Start of STORED ROWS

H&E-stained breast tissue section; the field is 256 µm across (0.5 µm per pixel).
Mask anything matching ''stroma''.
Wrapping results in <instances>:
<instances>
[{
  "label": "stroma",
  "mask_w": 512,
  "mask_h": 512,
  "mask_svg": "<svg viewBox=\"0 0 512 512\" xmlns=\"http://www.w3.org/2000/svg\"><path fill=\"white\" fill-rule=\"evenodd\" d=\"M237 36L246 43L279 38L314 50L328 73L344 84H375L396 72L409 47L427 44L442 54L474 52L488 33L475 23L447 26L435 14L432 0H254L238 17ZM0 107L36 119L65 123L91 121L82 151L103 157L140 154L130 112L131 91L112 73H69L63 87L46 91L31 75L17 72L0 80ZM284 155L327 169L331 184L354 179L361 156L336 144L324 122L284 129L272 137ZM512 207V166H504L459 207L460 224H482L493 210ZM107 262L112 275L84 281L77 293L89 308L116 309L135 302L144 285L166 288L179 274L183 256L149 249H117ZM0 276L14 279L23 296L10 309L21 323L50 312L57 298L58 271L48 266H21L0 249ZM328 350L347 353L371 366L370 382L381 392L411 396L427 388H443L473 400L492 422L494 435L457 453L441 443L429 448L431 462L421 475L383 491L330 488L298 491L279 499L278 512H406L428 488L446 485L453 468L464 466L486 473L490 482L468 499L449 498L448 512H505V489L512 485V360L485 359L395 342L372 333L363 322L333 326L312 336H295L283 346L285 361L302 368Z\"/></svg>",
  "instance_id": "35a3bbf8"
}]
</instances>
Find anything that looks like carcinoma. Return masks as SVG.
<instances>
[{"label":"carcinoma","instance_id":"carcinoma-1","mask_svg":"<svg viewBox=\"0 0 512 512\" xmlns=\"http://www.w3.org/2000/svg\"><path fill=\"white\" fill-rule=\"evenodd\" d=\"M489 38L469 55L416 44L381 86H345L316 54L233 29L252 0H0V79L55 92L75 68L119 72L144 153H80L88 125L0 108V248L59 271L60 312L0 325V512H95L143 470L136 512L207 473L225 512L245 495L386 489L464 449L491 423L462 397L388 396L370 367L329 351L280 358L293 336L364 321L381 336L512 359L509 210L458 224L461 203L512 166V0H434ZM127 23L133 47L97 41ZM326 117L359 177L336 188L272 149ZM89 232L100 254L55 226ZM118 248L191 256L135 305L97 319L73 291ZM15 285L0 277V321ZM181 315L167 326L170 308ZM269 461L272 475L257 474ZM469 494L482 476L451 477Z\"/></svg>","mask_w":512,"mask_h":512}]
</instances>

End of STORED ROWS

§ **TASK OBJECTIVE**
Return every line exactly.

§ **OUTPUT**
H&E-stained breast tissue section; the field is 256 µm across (0.5 µm per pixel).
Mask anything matching ''stroma''.
Wrapping results in <instances>:
<instances>
[{
  "label": "stroma",
  "mask_w": 512,
  "mask_h": 512,
  "mask_svg": "<svg viewBox=\"0 0 512 512\" xmlns=\"http://www.w3.org/2000/svg\"><path fill=\"white\" fill-rule=\"evenodd\" d=\"M237 36L246 43L279 38L314 50L328 73L344 84H375L396 72L409 47L427 44L442 54L474 52L488 33L475 23L447 26L435 14L432 0H254L238 17ZM0 107L36 119L65 123L91 121L82 151L103 157L140 154L130 112L131 91L112 73H69L63 87L46 91L31 75L17 72L0 80ZM284 155L327 169L331 184L354 179L361 156L336 144L324 122L284 129L272 137ZM512 207V166H504L459 207L460 224H482L493 210ZM107 262L112 275L84 281L77 293L89 308L116 309L135 302L144 285L166 288L179 274L183 256L149 249H117ZM0 276L14 279L23 296L10 309L21 323L50 312L57 298L58 271L48 266H21L0 249ZM328 350L347 353L371 366L370 382L381 392L411 396L427 388H443L473 400L492 422L494 435L457 453L441 443L429 448L431 462L421 475L383 491L330 488L298 491L279 499L278 512H406L428 488L446 485L453 468L464 466L486 473L490 482L468 499L449 498L448 512H505V489L512 485V360L485 359L395 342L372 333L363 322L333 326L312 336H295L283 346L285 361L302 368Z\"/></svg>",
  "instance_id": "35a3bbf8"
}]
</instances>
Find anything that looks like carcinoma. Return masks as SVG.
<instances>
[{"label":"carcinoma","instance_id":"carcinoma-1","mask_svg":"<svg viewBox=\"0 0 512 512\" xmlns=\"http://www.w3.org/2000/svg\"><path fill=\"white\" fill-rule=\"evenodd\" d=\"M489 38L469 55L416 44L381 86H345L316 54L233 29L252 0H0V79L55 92L75 68L119 72L144 153H80L88 125L0 108V248L59 271L60 312L0 325V512H95L143 470L136 512L207 473L225 512L245 495L386 489L464 449L491 423L462 397L388 396L370 367L329 351L280 358L293 336L364 321L381 336L512 359L509 210L458 224L461 203L512 166V0H434ZM127 23L133 47L97 41ZM326 117L359 177L336 188L272 149ZM89 232L100 254L55 226ZM118 248L191 256L135 305L97 319L73 291ZM15 285L0 277V321ZM181 315L167 326L170 308ZM269 461L272 475L257 474ZM469 494L482 476L451 477Z\"/></svg>","mask_w":512,"mask_h":512}]
</instances>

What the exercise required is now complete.